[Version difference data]
- - - - - - -
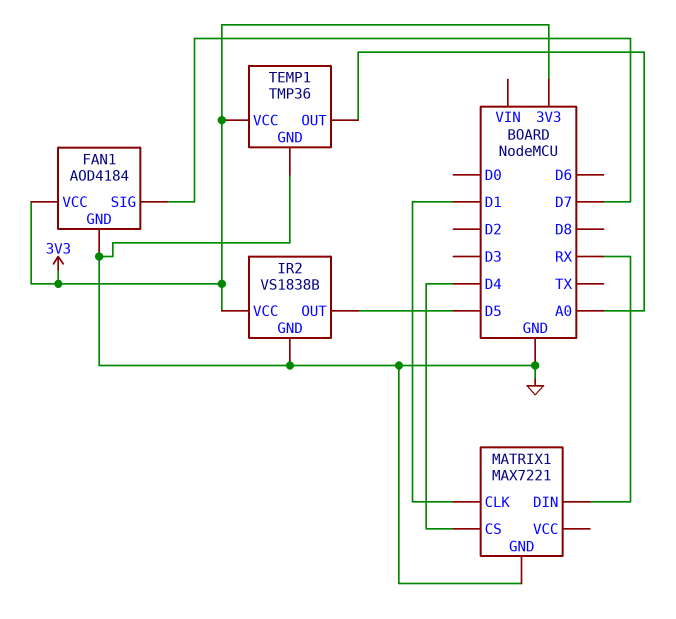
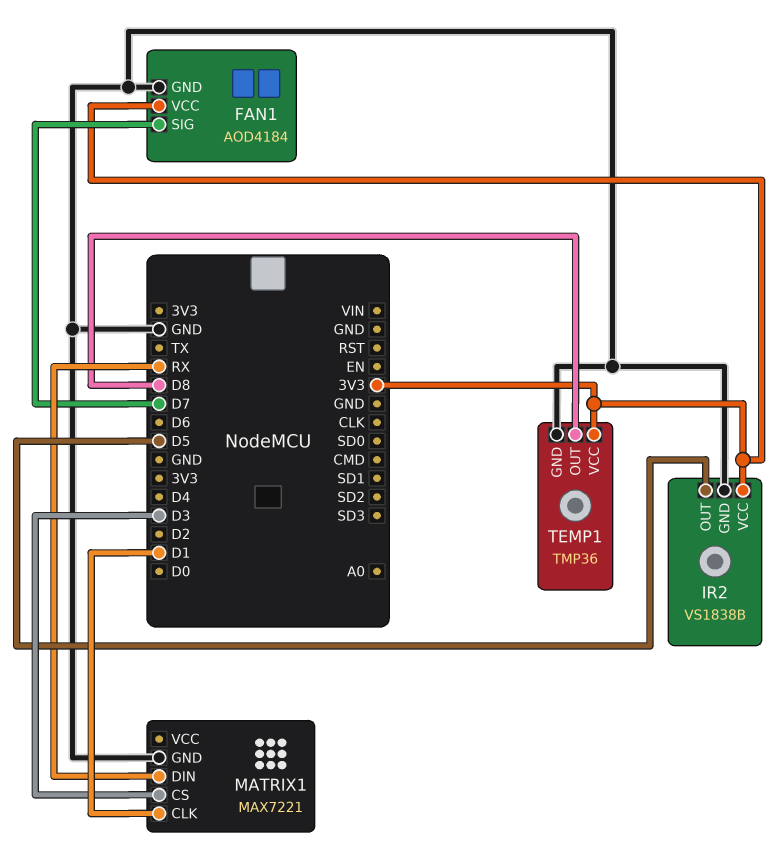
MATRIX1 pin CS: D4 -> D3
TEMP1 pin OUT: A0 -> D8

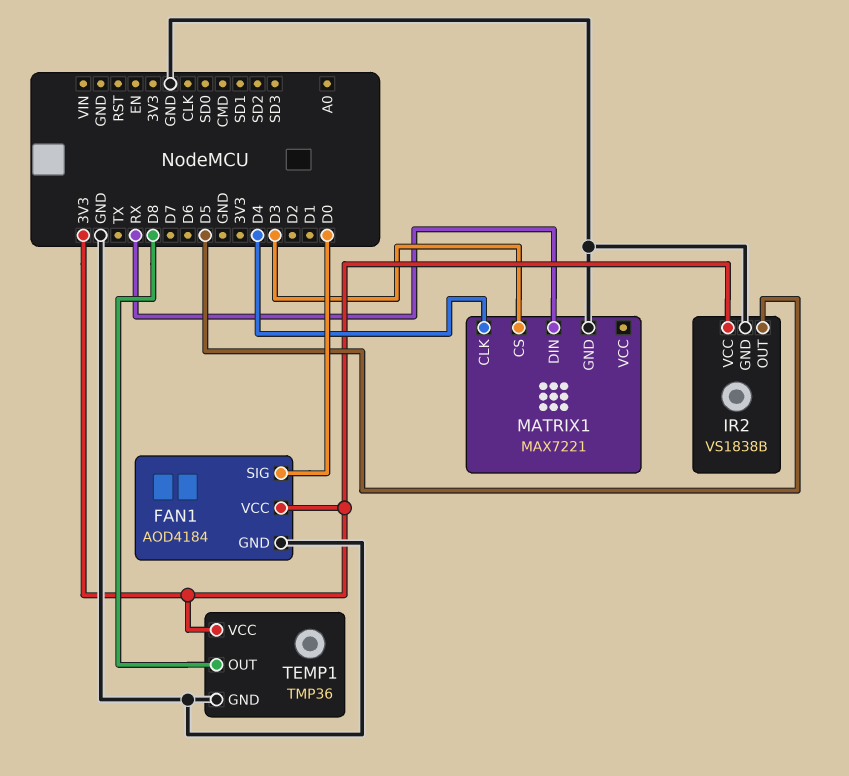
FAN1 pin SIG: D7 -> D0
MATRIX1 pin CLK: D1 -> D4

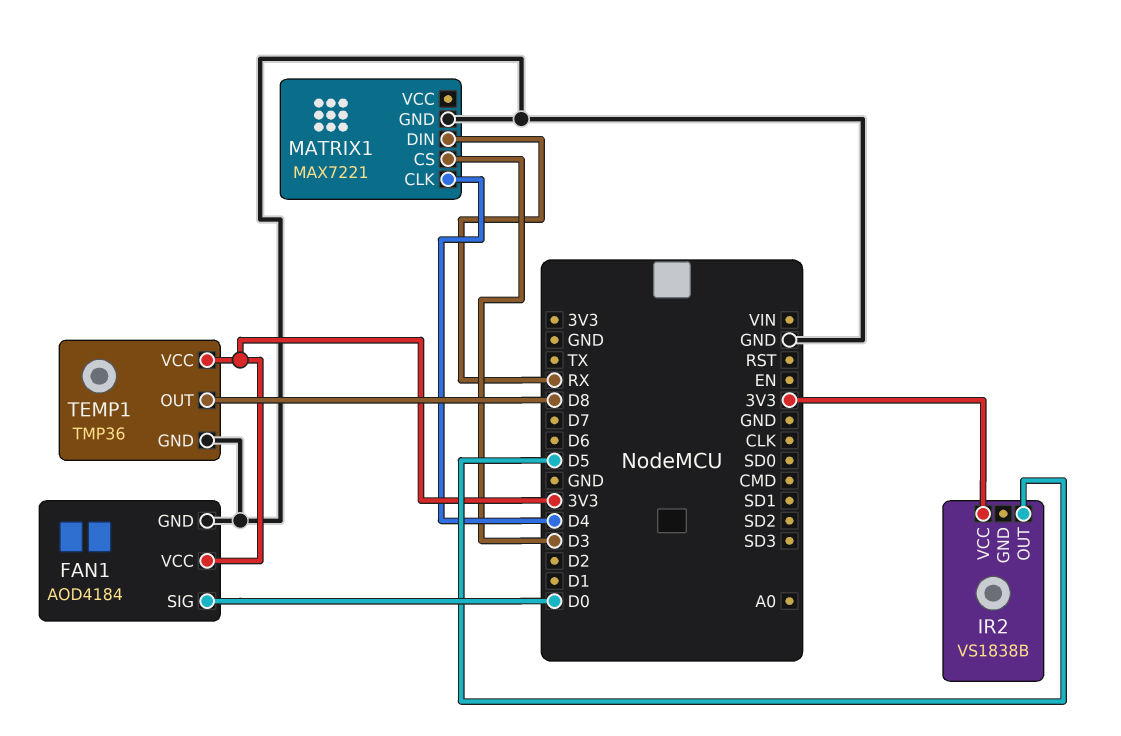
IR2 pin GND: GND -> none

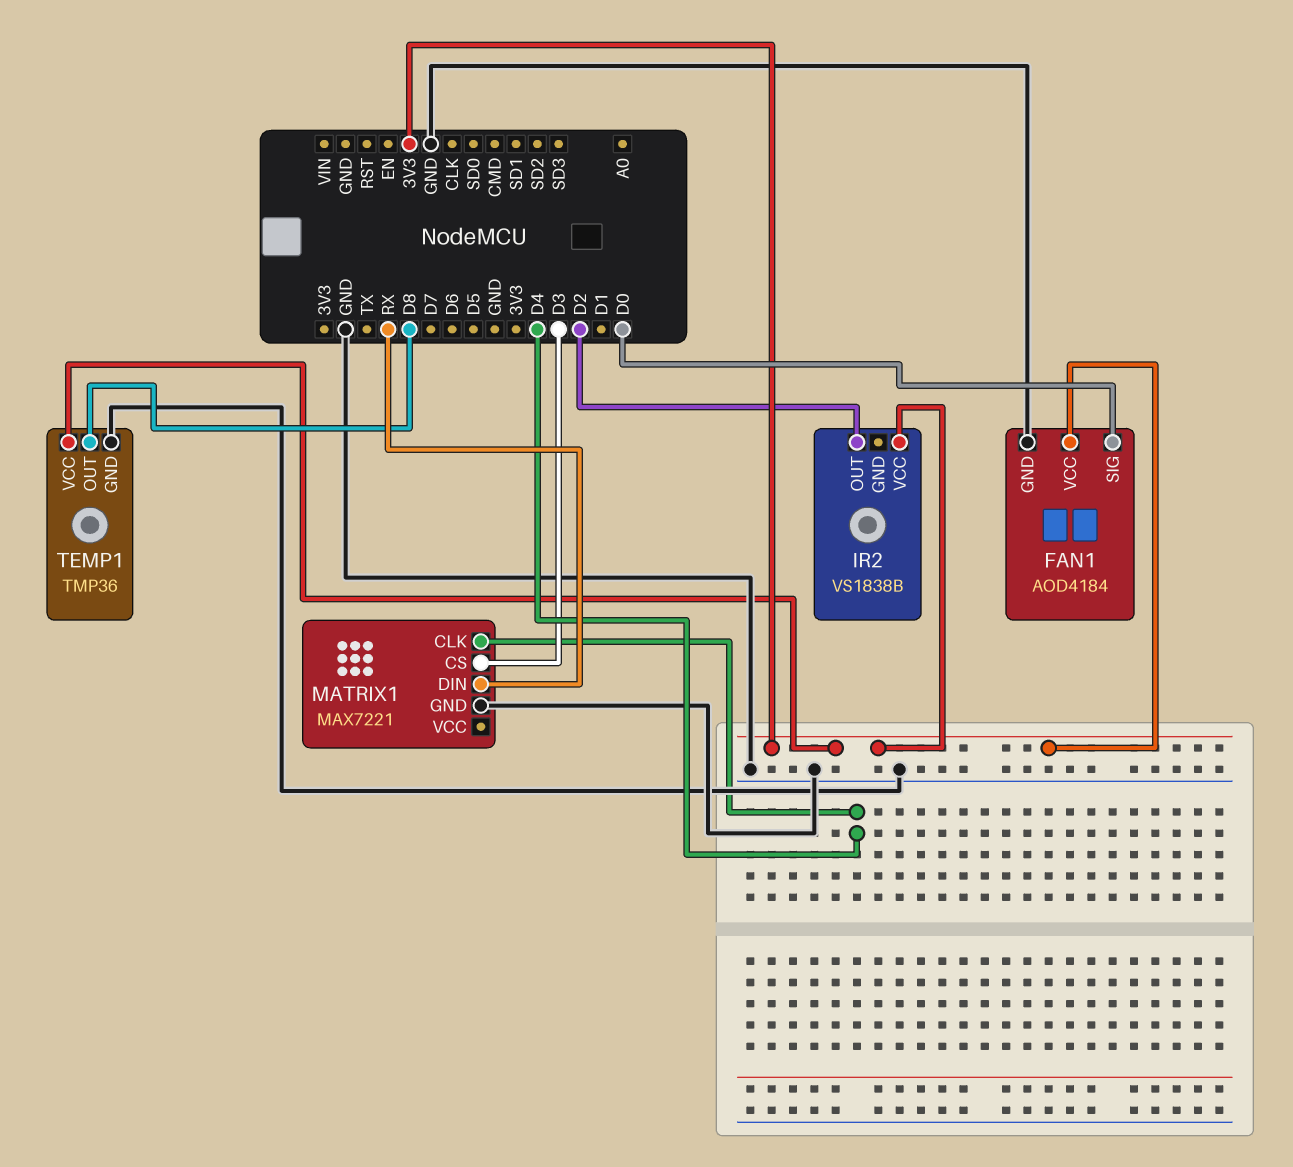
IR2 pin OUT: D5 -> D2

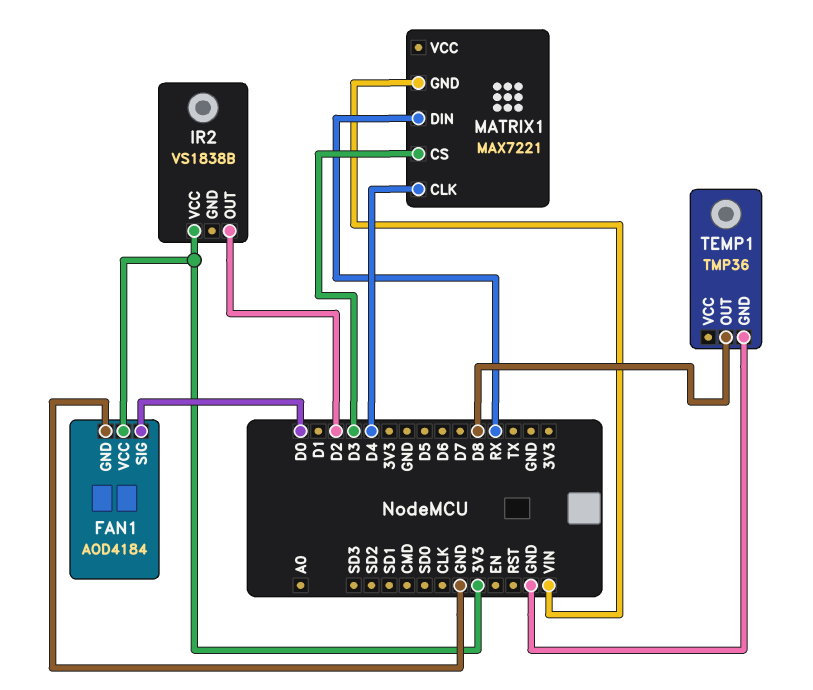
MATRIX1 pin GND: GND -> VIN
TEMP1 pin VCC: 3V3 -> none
- - - - - - -
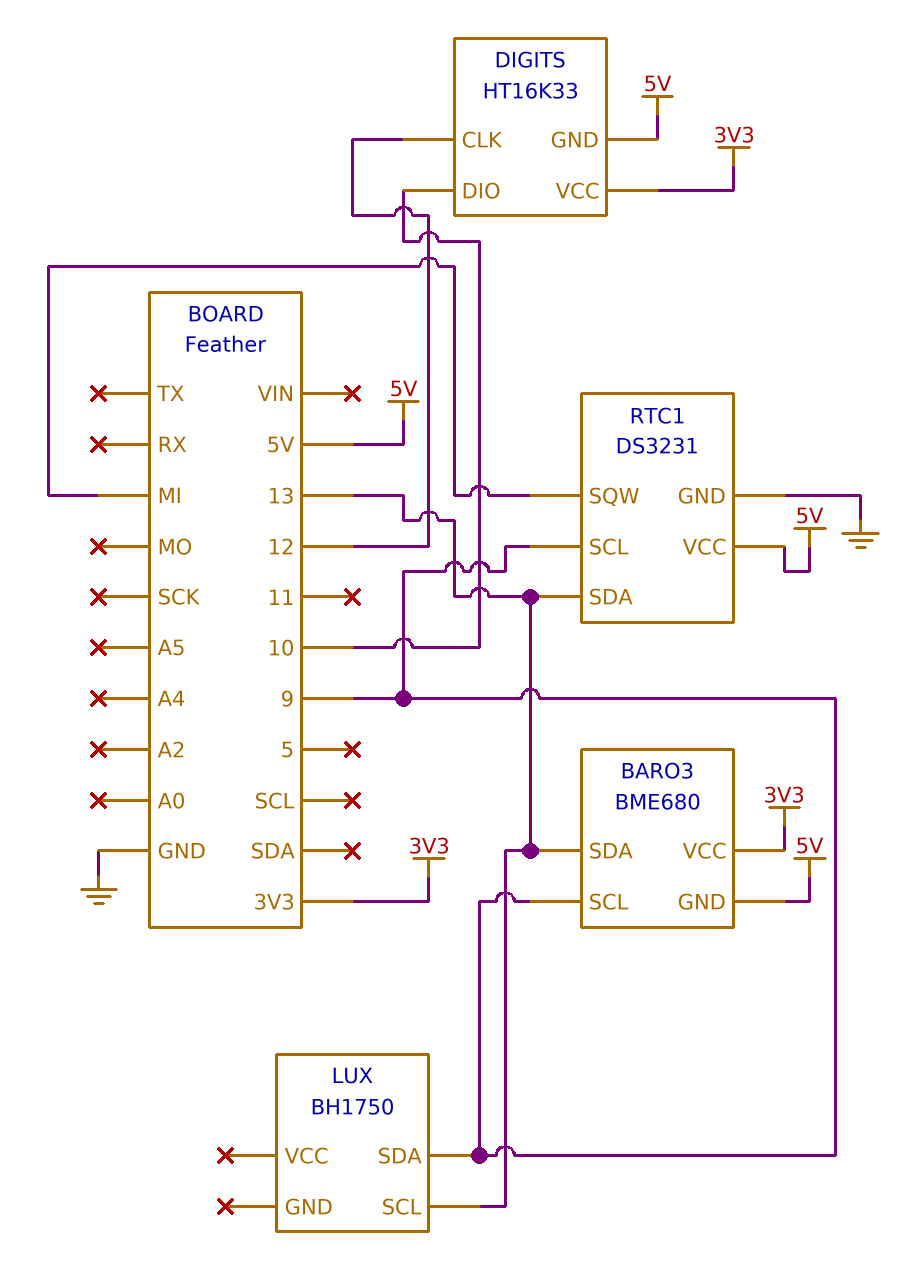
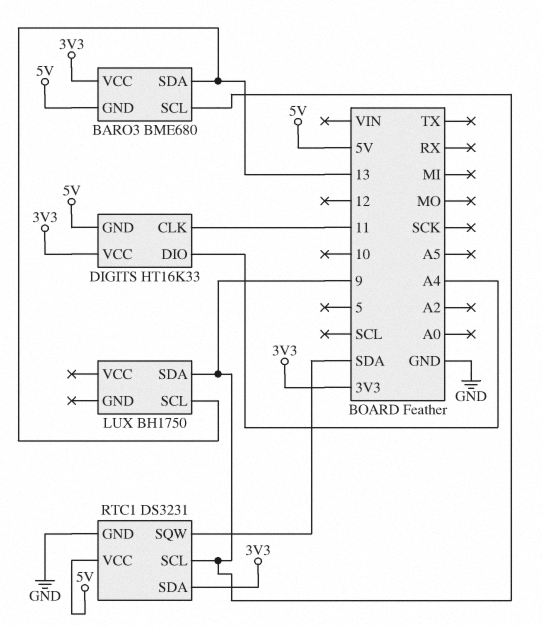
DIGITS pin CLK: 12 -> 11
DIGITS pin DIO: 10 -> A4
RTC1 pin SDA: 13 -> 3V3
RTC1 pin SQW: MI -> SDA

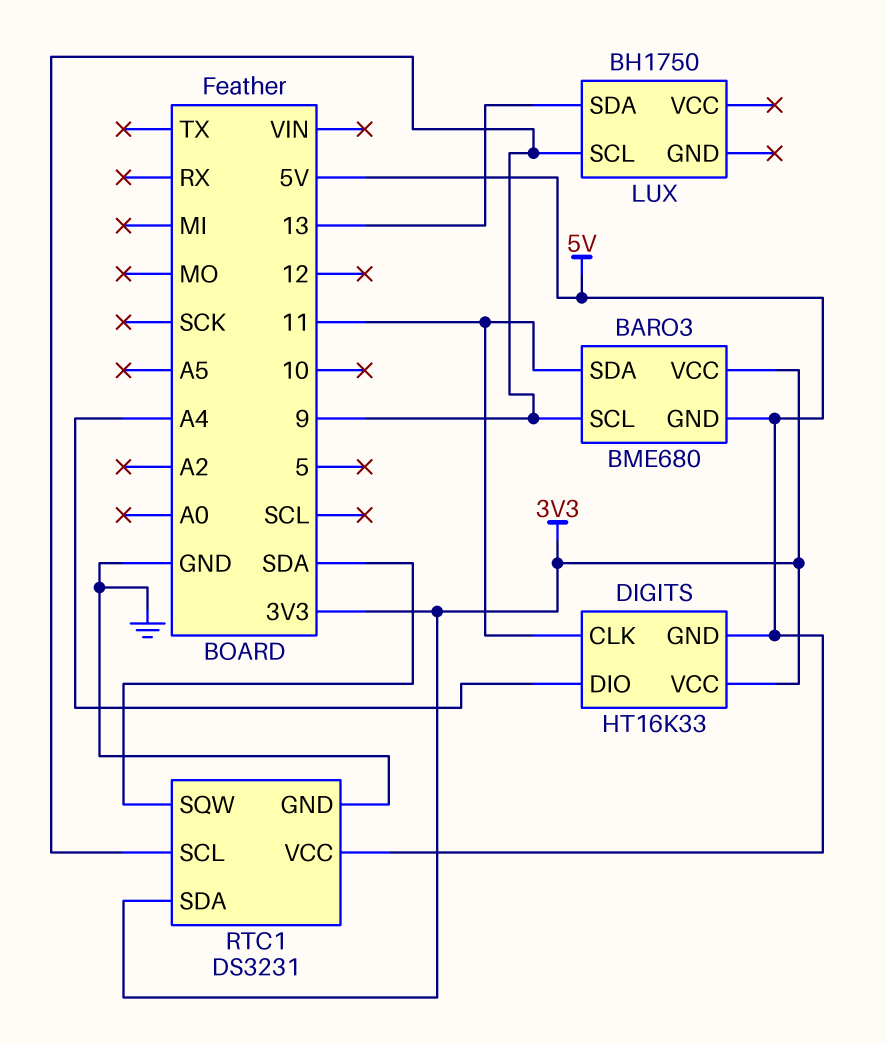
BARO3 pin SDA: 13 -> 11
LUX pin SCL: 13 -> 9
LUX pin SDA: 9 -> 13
- - - - - - -
TRY IT:
What is wanted is an exact copy of the lines above from the one containing "MATRIX1 pin CS: D4 -> D3" through the one containing "TEMP1 pin VCC: 3V3 -> none", with no pictures in it.

SOLUTION TO THIS TASK:
MATRIX1 pin CS: D4 -> D3
TEMP1 pin OUT: A0 -> D8

FAN1 pin SIG: D7 -> D0
MATRIX1 pin CLK: D1 -> D4

IR2 pin GND: GND -> none

IR2 pin OUT: D5 -> D2

MATRIX1 pin GND: GND -> VIN
TEMP1 pin VCC: 3V3 -> none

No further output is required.